──────── Data listing

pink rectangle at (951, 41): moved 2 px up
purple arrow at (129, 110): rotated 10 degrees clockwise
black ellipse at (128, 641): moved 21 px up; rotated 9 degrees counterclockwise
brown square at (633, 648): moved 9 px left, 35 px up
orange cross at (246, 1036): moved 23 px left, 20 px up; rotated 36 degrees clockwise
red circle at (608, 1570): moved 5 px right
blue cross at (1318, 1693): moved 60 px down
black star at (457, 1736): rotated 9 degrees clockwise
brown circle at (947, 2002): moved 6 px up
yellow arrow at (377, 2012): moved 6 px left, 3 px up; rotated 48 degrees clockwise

────────────────

Directions: Each line that mentions the string "brown" must be copied from the listing.

Result of the exercise:
brown square at (633, 648): moved 9 px left, 35 px up
brown circle at (947, 2002): moved 6 px up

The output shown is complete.